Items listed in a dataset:
========================

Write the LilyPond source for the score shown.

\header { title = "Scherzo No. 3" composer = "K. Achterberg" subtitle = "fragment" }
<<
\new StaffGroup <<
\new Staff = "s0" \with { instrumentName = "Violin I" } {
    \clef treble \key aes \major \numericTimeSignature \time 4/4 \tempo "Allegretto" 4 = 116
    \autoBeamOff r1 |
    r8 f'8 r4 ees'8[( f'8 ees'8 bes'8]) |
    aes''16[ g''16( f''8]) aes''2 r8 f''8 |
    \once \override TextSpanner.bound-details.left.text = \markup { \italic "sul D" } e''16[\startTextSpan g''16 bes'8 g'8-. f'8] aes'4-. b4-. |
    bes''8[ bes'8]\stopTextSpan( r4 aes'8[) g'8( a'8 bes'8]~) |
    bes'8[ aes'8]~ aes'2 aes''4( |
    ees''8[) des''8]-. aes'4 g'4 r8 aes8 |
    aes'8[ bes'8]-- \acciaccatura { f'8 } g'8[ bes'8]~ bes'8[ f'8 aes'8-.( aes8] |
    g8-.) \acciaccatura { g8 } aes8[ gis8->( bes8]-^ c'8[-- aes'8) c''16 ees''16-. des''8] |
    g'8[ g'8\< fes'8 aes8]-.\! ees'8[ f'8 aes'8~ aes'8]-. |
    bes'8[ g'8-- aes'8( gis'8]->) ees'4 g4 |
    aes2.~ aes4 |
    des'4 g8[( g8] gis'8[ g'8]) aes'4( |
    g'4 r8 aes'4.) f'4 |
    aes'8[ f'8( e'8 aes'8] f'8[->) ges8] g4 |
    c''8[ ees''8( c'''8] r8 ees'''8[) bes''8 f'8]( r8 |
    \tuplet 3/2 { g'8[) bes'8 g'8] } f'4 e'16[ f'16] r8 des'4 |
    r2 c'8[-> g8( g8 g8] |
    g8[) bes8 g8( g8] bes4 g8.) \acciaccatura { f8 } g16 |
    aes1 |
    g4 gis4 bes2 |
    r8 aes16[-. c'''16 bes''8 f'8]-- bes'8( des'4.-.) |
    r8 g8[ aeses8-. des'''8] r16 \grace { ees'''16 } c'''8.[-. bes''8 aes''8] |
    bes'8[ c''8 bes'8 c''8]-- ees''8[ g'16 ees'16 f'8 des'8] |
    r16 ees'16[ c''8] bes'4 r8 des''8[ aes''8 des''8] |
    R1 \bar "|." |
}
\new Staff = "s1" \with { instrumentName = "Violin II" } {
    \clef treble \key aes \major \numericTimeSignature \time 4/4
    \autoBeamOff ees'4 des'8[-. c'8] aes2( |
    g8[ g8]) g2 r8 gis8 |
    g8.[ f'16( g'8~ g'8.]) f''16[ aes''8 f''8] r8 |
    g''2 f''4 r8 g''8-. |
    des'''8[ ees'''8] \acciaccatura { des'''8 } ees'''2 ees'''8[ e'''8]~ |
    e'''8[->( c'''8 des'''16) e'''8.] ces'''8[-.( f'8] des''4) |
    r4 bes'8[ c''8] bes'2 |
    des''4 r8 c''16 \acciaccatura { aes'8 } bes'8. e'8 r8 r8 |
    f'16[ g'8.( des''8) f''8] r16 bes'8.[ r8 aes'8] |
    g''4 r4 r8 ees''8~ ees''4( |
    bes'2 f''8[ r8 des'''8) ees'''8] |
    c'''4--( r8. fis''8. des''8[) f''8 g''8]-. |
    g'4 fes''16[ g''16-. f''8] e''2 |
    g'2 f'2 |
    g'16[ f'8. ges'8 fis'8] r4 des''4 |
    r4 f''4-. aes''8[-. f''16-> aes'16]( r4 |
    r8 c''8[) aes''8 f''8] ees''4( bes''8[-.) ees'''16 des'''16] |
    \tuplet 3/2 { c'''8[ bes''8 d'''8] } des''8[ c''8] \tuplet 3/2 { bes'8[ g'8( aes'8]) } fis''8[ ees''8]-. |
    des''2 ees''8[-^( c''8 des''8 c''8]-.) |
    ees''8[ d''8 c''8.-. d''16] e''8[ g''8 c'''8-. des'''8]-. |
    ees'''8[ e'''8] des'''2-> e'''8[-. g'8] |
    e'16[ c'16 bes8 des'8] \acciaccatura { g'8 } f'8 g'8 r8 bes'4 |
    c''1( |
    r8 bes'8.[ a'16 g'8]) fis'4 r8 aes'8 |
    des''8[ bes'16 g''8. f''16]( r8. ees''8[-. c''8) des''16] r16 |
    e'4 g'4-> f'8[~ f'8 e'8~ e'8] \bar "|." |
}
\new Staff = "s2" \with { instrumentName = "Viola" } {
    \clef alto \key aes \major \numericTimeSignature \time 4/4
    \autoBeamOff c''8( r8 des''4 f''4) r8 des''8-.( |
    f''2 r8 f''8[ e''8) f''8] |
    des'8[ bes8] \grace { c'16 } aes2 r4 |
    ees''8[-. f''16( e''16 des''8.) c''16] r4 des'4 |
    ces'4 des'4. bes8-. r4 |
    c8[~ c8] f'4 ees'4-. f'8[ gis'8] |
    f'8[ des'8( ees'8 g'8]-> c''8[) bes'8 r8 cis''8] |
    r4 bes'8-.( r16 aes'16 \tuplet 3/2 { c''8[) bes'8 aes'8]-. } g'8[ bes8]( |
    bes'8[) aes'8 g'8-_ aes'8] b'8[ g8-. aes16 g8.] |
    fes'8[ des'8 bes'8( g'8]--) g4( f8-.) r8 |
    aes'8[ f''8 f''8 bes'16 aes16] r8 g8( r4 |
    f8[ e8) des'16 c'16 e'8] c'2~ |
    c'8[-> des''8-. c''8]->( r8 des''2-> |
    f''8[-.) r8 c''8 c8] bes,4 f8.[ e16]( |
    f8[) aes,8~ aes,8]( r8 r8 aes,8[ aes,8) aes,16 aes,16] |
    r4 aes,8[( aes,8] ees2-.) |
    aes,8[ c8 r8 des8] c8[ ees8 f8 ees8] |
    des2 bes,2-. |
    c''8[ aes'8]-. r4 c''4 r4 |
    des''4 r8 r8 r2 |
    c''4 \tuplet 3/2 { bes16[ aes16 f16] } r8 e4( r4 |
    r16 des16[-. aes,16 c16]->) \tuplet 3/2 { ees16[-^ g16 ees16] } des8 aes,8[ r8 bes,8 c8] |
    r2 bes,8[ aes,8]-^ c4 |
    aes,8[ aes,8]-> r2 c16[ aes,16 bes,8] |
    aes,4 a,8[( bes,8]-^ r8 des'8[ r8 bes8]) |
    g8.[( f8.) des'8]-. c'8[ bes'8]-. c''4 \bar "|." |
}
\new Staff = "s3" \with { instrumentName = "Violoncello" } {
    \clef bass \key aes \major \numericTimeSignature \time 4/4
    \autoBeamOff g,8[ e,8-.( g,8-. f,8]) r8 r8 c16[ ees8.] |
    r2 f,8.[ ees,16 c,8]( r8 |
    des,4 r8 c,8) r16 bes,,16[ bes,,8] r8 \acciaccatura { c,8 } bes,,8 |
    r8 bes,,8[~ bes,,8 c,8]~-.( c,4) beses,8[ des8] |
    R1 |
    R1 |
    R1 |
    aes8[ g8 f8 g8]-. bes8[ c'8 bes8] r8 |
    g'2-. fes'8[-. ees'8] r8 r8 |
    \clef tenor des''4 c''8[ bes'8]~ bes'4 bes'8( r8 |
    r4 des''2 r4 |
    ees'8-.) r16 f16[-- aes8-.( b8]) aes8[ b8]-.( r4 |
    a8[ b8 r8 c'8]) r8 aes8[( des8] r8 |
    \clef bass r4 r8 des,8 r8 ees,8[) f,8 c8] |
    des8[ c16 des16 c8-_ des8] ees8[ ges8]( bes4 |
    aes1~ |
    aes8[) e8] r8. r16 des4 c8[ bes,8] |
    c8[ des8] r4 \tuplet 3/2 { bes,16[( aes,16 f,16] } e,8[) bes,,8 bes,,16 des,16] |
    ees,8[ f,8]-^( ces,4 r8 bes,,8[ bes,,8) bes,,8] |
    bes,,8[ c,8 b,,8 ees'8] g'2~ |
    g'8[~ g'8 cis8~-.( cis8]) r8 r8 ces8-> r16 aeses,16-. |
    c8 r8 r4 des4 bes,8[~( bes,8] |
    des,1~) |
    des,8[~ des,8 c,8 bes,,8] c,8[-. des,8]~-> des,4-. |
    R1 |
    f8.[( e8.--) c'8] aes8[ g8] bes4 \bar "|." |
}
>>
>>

========================

Short problem — Please gather every line of the records above that contains the word "treble". Case counts, so match capital and lowercase letters exactly.

Solution to the exercise —
    \clef treble \key aes \major \numericTimeSignature \time 4/4 \tempo "Allegretto" 4 = 116
    \clef treble \key aes \major \numericTimeSignature \time 4/4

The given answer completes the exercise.